== SUPPLIED RECORDS
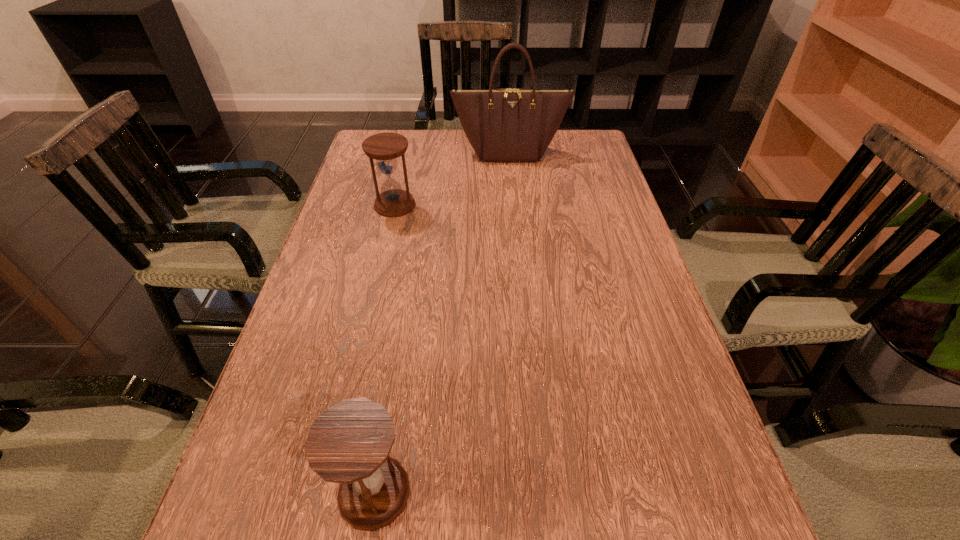
Identify the location of the tallest object. The image size is (960, 540). (508, 124).

The image size is (960, 540). What are the coordinates of `handbag` in the screenshot? It's located at (508, 124).

Find the location of a particular element. The height and width of the screenshot is (540, 960). the second farthest object is located at coordinates (385, 148).

The width and height of the screenshot is (960, 540). What are the coordinates of `the nearest object` in the screenshot? It's located at (349, 443).

Locate an element on the screen. vacant space situated 0.090m on the front-facing side of the handbag is located at coordinates (512, 181).

This screenshot has height=540, width=960. What are the coordinates of `vacant space located 0.390m on the right of the farther hourglass` in the screenshot? It's located at (564, 205).

Identify the location of vacant region located 0.240m on the back of the nearer hourglass. Image resolution: width=960 pixels, height=540 pixels. (400, 334).

Identify the location of object that is at the far edge. (508, 124).

At what (x,y) coordinates should I click in order to perform the action: click on object that is at the right edge. Please return your answer as a coordinate pair (x, y). The image size is (960, 540). Looking at the image, I should click on (508, 124).

Locate an element on the screen. object that is at the far right corner is located at coordinates (508, 124).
====
_THE TASK_.
Copy out every line of the records above, word for word, leaving out the pictures.

_RESPONSE_.
Identify the location of the tallest object. The image size is (960, 540). (508, 124).

The image size is (960, 540). What are the coordinates of `handbag` in the screenshot? It's located at (508, 124).

Find the location of a particular element. The height and width of the screenshot is (540, 960). the second farthest object is located at coordinates (385, 148).

The width and height of the screenshot is (960, 540). What are the coordinates of `the nearest object` in the screenshot? It's located at (349, 443).

Locate an element on the screen. vacant space situated 0.090m on the front-facing side of the handbag is located at coordinates (512, 181).

This screenshot has height=540, width=960. What are the coordinates of `vacant space located 0.390m on the right of the farther hourglass` in the screenshot? It's located at (564, 205).

Identify the location of vacant region located 0.240m on the back of the nearer hourglass. Image resolution: width=960 pixels, height=540 pixels. (400, 334).

Identify the location of object that is at the far edge. (508, 124).

At what (x,y) coordinates should I click in order to perform the action: click on object that is at the right edge. Please return your answer as a coordinate pair (x, y). The image size is (960, 540). Looking at the image, I should click on (508, 124).

Locate an element on the screen. object that is at the far right corner is located at coordinates (508, 124).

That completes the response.